*** Source data Section Begins ***

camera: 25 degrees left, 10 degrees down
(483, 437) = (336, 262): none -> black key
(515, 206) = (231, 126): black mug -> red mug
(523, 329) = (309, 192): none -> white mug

*** Source data Section Ends ***
*** Source data Section Begins ***

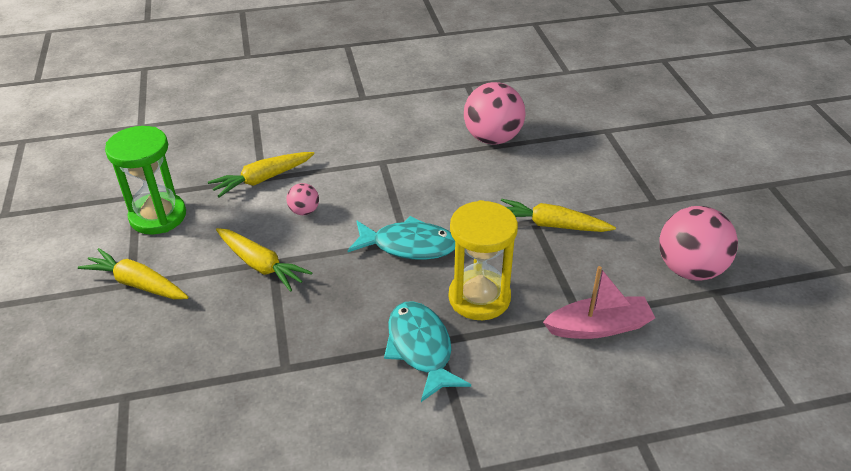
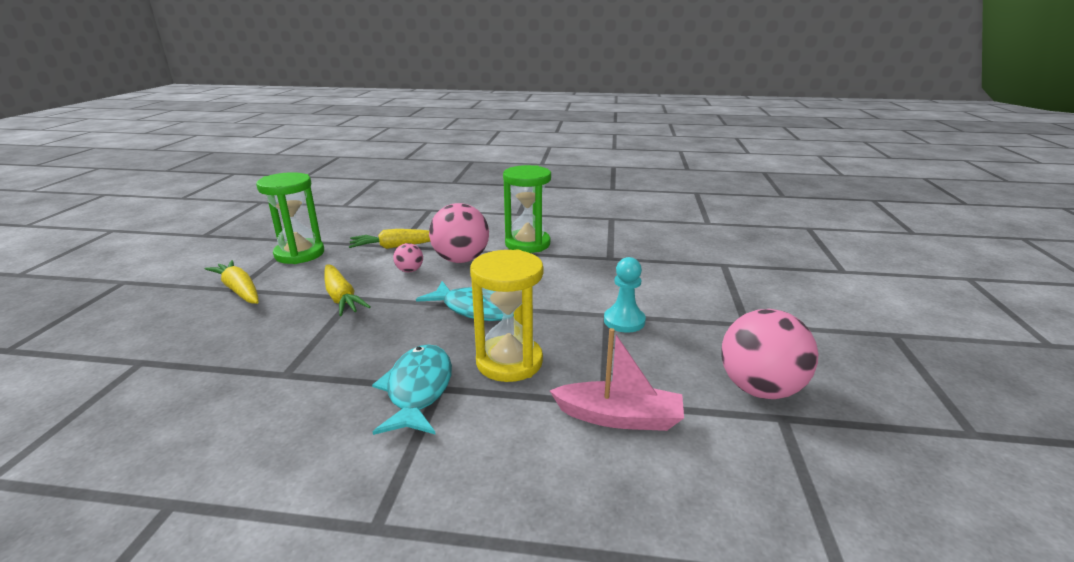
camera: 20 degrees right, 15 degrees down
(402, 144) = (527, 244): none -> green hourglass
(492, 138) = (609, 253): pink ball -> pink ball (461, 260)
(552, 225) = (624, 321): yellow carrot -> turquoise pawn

*** Source data Section Ends ***

#### Exercise:
Look back at the entries above and repeat, unchanged, every line from the line holding "(515, 206) = (231, 126): black mug -> red mug" through the line holding "(523, 329) = (309, 192): none -> white mug".

#### Answer for this exercise:
(515, 206) = (231, 126): black mug -> red mug
(523, 329) = (309, 192): none -> white mug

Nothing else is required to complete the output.